▶ To do: Collect each line of the entries that holds the string "mafekogak".
[[ Task data, beginning ]]
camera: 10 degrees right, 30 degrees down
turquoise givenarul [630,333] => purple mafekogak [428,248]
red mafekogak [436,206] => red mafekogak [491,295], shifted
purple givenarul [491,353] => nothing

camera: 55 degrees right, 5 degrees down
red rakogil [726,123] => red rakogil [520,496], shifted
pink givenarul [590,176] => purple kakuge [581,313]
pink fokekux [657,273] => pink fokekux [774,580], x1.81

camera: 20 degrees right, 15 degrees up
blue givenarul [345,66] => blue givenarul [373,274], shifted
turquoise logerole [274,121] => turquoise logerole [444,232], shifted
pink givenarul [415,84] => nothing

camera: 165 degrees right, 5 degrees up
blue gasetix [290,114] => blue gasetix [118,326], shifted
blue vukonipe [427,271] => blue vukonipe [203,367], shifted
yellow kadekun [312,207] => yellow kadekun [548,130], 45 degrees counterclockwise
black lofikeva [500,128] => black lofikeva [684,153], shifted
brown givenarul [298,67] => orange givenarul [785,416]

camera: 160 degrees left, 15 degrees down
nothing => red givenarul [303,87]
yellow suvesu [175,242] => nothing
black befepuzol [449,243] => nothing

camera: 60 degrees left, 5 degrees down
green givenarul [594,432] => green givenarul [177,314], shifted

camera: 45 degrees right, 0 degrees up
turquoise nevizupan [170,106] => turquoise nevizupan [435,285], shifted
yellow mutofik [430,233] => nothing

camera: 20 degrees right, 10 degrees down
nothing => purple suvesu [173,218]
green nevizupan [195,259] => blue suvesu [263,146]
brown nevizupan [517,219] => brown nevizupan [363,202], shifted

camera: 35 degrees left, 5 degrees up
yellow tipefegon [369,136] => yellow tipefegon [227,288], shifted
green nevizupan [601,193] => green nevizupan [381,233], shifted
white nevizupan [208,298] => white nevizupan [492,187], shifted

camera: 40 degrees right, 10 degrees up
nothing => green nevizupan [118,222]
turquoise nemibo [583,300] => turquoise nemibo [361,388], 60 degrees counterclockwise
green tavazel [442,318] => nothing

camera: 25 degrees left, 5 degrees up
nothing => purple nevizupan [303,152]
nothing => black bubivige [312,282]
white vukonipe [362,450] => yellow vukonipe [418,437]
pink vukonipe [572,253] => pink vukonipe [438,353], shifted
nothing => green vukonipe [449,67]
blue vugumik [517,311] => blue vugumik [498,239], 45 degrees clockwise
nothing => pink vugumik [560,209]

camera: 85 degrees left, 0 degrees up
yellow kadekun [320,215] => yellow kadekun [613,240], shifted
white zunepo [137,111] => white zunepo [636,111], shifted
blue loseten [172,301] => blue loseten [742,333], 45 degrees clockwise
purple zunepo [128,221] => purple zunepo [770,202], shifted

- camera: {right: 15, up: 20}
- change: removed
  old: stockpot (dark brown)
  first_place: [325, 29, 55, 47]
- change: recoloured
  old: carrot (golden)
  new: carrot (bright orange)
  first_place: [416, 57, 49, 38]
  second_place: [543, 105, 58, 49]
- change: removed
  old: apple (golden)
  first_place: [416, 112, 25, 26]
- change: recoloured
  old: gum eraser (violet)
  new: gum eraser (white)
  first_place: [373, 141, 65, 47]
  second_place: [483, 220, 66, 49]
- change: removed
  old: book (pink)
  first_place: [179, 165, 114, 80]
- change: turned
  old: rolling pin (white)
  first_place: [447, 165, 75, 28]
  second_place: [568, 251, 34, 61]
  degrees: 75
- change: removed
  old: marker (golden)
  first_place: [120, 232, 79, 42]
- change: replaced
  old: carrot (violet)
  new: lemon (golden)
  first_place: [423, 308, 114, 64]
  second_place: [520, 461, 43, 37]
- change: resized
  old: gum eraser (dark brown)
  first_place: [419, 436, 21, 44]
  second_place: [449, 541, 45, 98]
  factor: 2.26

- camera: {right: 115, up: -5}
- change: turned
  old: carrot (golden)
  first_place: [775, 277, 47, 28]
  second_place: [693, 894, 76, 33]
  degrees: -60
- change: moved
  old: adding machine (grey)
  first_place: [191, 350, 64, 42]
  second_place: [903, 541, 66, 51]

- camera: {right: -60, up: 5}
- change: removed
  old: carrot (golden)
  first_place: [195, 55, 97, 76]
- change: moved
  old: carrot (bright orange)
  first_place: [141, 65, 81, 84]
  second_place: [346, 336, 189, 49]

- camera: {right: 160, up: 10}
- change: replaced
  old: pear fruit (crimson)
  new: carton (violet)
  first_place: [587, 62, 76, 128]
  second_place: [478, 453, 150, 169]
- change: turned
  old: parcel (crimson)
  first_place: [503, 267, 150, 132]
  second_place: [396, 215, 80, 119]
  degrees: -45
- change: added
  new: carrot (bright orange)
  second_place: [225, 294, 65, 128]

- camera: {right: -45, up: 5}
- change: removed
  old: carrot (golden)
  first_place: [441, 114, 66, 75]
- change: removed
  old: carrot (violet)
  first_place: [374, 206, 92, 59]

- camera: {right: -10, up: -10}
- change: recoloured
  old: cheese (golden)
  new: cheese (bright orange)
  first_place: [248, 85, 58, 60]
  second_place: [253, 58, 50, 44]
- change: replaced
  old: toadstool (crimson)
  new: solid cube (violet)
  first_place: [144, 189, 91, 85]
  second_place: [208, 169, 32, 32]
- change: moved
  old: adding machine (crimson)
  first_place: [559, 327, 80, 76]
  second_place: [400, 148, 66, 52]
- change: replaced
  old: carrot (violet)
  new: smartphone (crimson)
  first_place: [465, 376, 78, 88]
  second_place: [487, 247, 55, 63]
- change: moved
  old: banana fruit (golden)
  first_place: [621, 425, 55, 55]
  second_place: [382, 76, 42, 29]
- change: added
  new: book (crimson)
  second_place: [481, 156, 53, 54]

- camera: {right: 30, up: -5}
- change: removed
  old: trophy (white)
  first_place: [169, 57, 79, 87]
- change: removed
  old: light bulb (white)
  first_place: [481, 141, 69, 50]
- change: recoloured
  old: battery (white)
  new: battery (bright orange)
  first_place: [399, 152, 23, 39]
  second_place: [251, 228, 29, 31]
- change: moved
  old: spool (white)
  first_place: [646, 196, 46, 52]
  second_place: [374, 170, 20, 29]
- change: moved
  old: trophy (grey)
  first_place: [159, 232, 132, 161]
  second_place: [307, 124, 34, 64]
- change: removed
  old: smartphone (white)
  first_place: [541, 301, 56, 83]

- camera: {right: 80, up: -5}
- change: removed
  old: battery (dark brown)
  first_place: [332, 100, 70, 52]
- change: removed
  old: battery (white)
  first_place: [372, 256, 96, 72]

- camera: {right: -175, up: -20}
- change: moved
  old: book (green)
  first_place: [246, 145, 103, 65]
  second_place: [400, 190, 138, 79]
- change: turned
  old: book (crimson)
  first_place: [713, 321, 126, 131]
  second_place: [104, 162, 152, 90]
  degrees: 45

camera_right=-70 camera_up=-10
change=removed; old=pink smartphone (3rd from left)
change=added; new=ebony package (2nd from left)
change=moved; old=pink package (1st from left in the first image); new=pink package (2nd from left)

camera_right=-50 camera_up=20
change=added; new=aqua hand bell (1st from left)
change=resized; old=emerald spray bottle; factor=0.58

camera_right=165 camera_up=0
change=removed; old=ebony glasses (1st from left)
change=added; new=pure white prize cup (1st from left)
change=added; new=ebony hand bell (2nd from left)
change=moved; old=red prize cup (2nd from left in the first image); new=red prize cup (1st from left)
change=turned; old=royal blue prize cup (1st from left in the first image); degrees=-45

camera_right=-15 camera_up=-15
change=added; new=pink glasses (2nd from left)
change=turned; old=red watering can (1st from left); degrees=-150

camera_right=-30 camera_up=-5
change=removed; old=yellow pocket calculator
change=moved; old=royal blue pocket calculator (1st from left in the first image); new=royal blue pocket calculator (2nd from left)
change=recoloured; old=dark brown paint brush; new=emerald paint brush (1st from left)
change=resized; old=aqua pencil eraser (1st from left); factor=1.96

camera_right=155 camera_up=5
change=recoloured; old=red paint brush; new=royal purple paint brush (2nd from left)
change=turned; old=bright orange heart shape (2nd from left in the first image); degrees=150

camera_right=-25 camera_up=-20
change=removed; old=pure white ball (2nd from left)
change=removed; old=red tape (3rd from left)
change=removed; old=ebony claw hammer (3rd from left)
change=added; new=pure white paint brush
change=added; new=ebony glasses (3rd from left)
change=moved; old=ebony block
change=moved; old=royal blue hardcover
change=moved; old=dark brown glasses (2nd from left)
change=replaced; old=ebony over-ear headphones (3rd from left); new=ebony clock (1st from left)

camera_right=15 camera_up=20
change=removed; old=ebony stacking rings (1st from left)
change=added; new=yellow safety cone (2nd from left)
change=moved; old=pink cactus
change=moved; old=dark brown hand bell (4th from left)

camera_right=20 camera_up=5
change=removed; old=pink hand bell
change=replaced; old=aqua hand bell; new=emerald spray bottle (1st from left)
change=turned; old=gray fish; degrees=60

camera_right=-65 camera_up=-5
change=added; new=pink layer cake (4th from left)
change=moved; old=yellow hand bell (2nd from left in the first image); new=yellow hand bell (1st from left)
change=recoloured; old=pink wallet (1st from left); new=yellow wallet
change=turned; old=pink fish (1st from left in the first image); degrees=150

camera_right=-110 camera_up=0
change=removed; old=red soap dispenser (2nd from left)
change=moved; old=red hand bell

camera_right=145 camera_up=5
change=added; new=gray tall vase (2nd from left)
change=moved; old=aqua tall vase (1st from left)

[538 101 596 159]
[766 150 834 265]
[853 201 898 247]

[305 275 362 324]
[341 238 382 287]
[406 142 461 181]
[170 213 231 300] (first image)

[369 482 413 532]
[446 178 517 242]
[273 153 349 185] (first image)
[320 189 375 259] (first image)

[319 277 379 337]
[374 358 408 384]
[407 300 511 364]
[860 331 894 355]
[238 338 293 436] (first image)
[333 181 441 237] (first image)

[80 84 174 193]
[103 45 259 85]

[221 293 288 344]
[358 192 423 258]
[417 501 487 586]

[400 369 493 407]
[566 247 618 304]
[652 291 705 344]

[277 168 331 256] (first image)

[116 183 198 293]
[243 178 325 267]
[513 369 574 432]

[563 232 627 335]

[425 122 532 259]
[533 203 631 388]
[[ Task data, end ]]
▶ Your response:
turquoise givenarul [630,333] => purple mafekogak [428,248]
red mafekogak [436,206] => red mafekogak [491,295], shifted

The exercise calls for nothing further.